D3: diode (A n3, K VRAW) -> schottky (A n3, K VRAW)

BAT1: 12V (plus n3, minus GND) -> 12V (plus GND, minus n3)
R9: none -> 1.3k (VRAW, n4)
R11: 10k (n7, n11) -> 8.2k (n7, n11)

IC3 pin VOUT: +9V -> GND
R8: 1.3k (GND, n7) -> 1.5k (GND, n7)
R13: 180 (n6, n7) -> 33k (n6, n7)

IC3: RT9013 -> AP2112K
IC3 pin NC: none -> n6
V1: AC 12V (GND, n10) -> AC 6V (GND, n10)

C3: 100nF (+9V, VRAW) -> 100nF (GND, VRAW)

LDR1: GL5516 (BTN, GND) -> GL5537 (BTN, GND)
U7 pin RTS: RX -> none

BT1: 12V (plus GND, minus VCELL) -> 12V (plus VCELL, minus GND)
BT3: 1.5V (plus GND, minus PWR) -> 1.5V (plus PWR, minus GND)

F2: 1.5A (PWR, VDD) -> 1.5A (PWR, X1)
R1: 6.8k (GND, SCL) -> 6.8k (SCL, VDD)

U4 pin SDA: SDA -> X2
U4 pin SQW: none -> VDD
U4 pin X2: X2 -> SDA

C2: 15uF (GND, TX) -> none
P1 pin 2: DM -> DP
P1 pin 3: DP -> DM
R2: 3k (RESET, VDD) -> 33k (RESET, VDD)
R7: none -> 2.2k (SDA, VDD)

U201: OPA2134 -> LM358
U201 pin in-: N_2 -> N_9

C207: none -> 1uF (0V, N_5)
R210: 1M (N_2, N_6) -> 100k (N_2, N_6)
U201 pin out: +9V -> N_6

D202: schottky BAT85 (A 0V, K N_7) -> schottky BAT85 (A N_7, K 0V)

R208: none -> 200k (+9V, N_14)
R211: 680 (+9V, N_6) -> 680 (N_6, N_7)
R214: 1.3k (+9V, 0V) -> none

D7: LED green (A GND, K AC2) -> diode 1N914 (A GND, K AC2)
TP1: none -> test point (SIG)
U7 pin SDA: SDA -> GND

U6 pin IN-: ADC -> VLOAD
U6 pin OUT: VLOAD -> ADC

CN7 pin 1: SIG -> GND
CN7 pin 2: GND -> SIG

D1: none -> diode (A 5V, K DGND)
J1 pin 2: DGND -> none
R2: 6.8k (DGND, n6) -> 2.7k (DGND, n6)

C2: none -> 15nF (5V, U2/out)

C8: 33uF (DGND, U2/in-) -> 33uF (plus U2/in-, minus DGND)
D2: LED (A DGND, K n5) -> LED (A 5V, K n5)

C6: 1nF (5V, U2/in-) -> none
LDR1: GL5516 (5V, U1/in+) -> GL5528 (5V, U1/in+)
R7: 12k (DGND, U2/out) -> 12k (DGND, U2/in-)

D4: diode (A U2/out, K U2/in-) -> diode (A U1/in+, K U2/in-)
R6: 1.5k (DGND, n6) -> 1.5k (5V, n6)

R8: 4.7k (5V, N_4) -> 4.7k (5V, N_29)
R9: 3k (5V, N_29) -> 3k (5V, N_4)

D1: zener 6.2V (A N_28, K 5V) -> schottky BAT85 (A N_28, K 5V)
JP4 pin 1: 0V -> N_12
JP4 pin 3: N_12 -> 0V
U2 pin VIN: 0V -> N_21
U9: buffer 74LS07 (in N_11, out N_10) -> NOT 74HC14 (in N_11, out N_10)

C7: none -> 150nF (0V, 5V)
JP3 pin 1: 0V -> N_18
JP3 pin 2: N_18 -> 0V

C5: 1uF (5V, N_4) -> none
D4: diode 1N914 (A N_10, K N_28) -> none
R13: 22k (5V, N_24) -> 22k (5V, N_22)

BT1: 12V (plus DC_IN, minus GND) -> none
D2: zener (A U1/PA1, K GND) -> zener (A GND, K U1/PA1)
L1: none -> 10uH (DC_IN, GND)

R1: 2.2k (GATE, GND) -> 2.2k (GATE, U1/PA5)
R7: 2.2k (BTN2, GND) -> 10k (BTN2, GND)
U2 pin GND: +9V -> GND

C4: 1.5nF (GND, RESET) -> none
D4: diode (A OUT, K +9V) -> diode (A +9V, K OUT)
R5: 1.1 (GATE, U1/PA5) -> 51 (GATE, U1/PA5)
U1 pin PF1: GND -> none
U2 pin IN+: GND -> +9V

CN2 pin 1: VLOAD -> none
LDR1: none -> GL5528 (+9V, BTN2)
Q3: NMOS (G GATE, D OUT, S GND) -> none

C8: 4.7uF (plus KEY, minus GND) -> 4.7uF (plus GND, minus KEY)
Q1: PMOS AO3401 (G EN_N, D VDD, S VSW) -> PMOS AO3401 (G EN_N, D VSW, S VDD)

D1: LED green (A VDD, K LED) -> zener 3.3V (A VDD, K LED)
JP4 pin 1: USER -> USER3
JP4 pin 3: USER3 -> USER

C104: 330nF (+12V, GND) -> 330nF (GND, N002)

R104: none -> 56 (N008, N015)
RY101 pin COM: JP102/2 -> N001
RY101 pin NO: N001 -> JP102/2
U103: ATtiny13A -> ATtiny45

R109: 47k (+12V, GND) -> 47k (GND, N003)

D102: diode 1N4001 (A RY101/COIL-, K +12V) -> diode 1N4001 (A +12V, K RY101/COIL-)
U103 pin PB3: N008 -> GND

## Problem requirements
Retype exactly, please, only the lines of the entries that run from the one containing "U6 pin IN-: ADC -> VLOAD" to the last.

## Result of this task
U6 pin IN-: ADC -> VLOAD
U6 pin OUT: VLOAD -> ADC

CN7 pin 1: SIG -> GND
CN7 pin 2: GND -> SIG

D1: none -> diode (A 5V, K DGND)
J1 pin 2: DGND -> none
R2: 6.8k (DGND, n6) -> 2.7k (DGND, n6)

C2: none -> 15nF (5V, U2/out)

C8: 33uF (DGND, U2/in-) -> 33uF (plus U2/in-, minus DGND)
D2: LED (A DGND, K n5) -> LED (A 5V, K n5)

C6: 1nF (5V, U2/in-) -> none
LDR1: GL5516 (5V, U1/in+) -> GL5528 (5V, U1/in+)
R7: 12k (DGND, U2/out) -> 12k (DGND, U2/in-)

D4: diode (A U2/out, K U2/in-) -> diode (A U1/in+, K U2/in-)
R6: 1.5k (DGND, n6) -> 1.5k (5V, n6)

R8: 4.7k (5V, N_4) -> 4.7k (5V, N_29)
R9: 3k (5V, N_29) -> 3k (5V, N_4)

D1: zener 6.2V (A N_28, K 5V) -> schottky BAT85 (A N_28, K 5V)
JP4 pin 1: 0V -> N_12
JP4 pin 3: N_12 -> 0V
U2 pin VIN: 0V -> N_21
U9: buffer 74LS07 (in N_11, out N_10) -> NOT 74HC14 (in N_11, out N_10)

C7: none -> 150nF (0V, 5V)
JP3 pin 1: 0V -> N_18
JP3 pin 2: N_18 -> 0V

C5: 1uF (5V, N_4) -> none
D4: diode 1N914 (A N_10, K N_28) -> none
R13: 22k (5V, N_24) -> 22k (5V, N_22)

BT1: 12V (plus DC_IN, minus GND) -> none
D2: zener (A U1/PA1, K GND) -> zener (A GND, K U1/PA1)
L1: none -> 10uH (DC_IN, GND)

R1: 2.2k (GATE, GND) -> 2.2k (GATE, U1/PA5)
R7: 2.2k (BTN2, GND) -> 10k (BTN2, GND)
U2 pin GND: +9V -> GND

C4: 1.5nF (GND, RESET) -> none
D4: diode (A OUT, K +9V) -> diode (A +9V, K OUT)
R5: 1.1 (GATE, U1/PA5) -> 51 (GATE, U1/PA5)
U1 pin PF1: GND -> none
U2 pin IN+: GND -> +9V

CN2 pin 1: VLOAD -> none
LDR1: none -> GL5528 (+9V, BTN2)
Q3: NMOS (G GATE, D OUT, S GND) -> none

C8: 4.7uF (plus KEY, minus GND) -> 4.7uF (plus GND, minus KEY)
Q1: PMOS AO3401 (G EN_N, D VDD, S VSW) -> PMOS AO3401 (G EN_N, D VSW, S VDD)

D1: LED green (A VDD, K LED) -> zener 3.3V (A VDD, K LED)
JP4 pin 1: USER -> USER3
JP4 pin 3: USER3 -> USER

C104: 330nF (+12V, GND) -> 330nF (GND, N002)

R104: none -> 56 (N008, N015)
RY101 pin COM: JP102/2 -> N001
RY101 pin NO: N001 -> JP102/2
U103: ATtiny13A -> ATtiny45

R109: 47k (+12V, GND) -> 47k (GND, N003)

D102: diode 1N4001 (A RY101/COIL-, K +12V) -> diode 1N4001 (A +12V, K RY101/COIL-)
U103 pin PB3: N008 -> GND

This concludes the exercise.